--- DATA TO PROCESS Enclosed Below ---

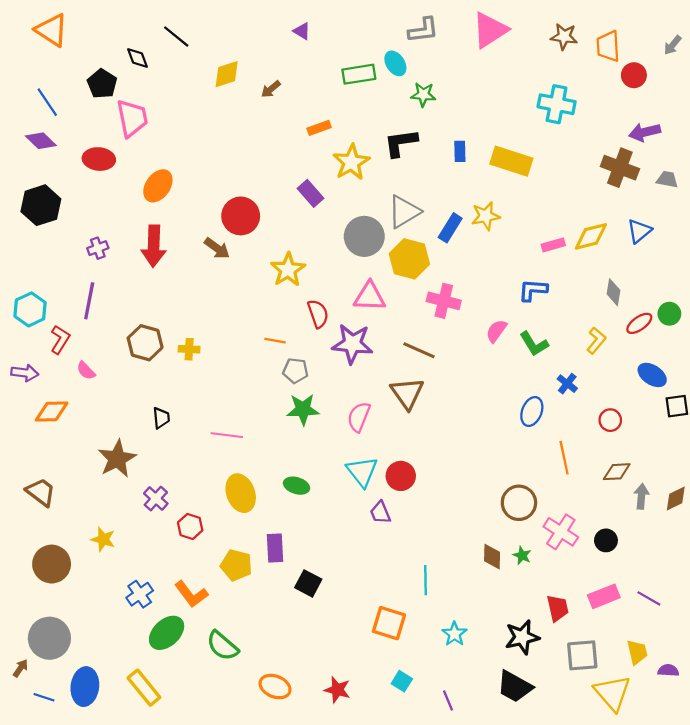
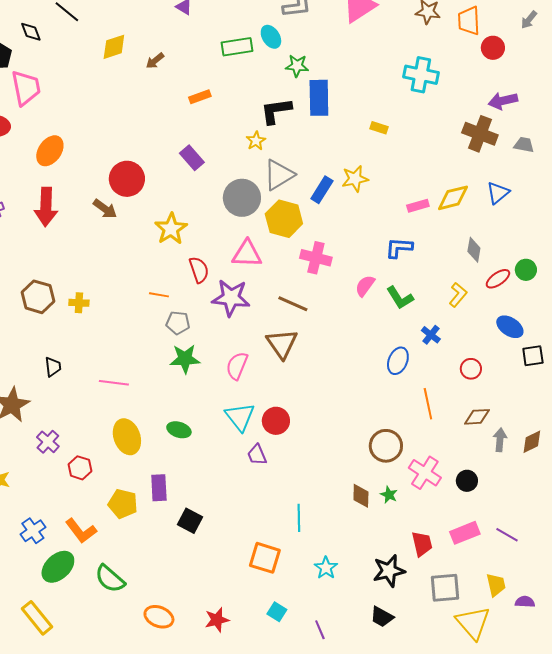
blue rectangle: (460, 151) -> (319, 98), moved, size x1.8
yellow rectangle: (511, 161) -> (379, 128), size x0.5
yellow star: (351, 162) -> (256, 141), moved, size x0.6
black trapezoid: (515, 687) -> (382, 617), size x0.7
red star: (337, 690) -> (217, 620), turned -30

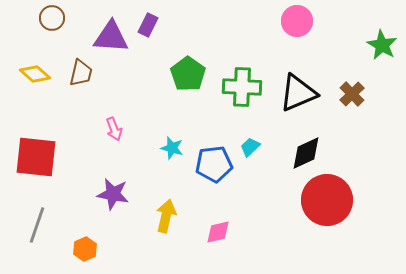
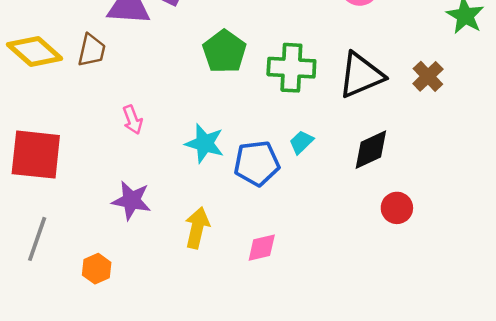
yellow diamond: (35, 74) -> (35, 52), size x1.4
cyan star: (172, 148) -> (205, 143), size x1.4
red circle: (327, 200) -> (397, 208), size x0.5

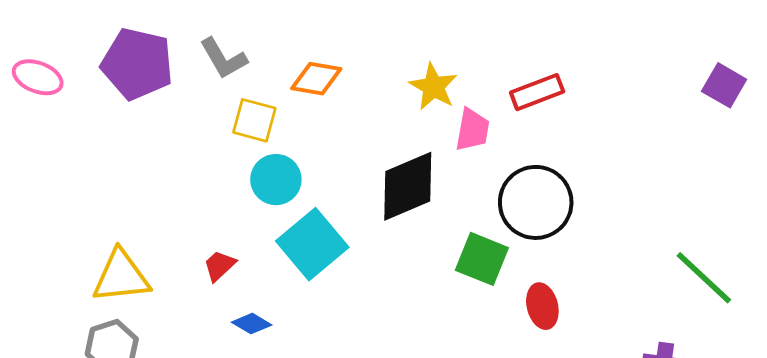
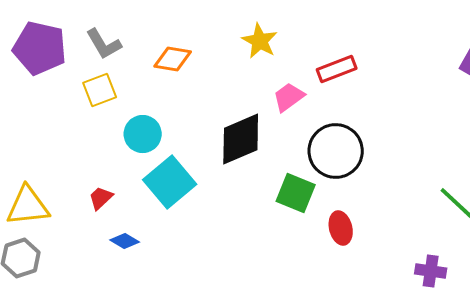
yellow star: (433, 87) -> (260, 41), moved
yellow square: (254, 120) -> (100, 90), moved, turned -36
pink trapezoid: (472, 130) -> (289, 97), turned -136

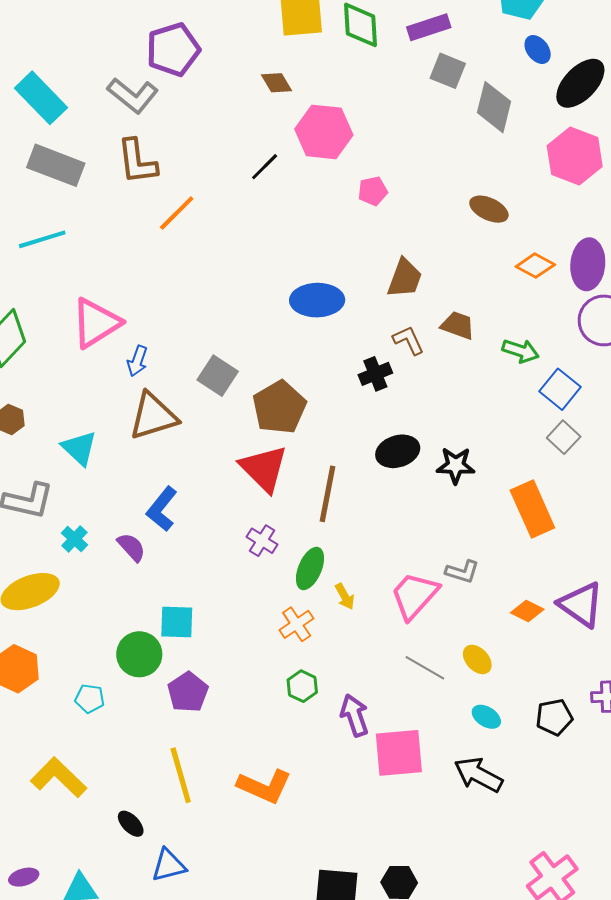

--- End of Enclosed DATA TO PROCESS ---

_INSTRUCTIONS TO FOLLOW_
An exact copy of every entry, pictures left out, is what to write here.

_RESPONSE FOR THIS EXERCISE_
blue rectangle: (460, 151) -> (319, 98), moved, size x1.8
yellow rectangle: (511, 161) -> (379, 128), size x0.5
yellow star: (351, 162) -> (256, 141), moved, size x0.6
black trapezoid: (515, 687) -> (382, 617), size x0.7
red star: (337, 690) -> (217, 620), turned -30

yellow diamond: (35, 74) -> (35, 52), size x1.4
cyan star: (172, 148) -> (205, 143), size x1.4
red circle: (327, 200) -> (397, 208), size x0.5

yellow star: (433, 87) -> (260, 41), moved
yellow square: (254, 120) -> (100, 90), moved, turned -36
pink trapezoid: (472, 130) -> (289, 97), turned -136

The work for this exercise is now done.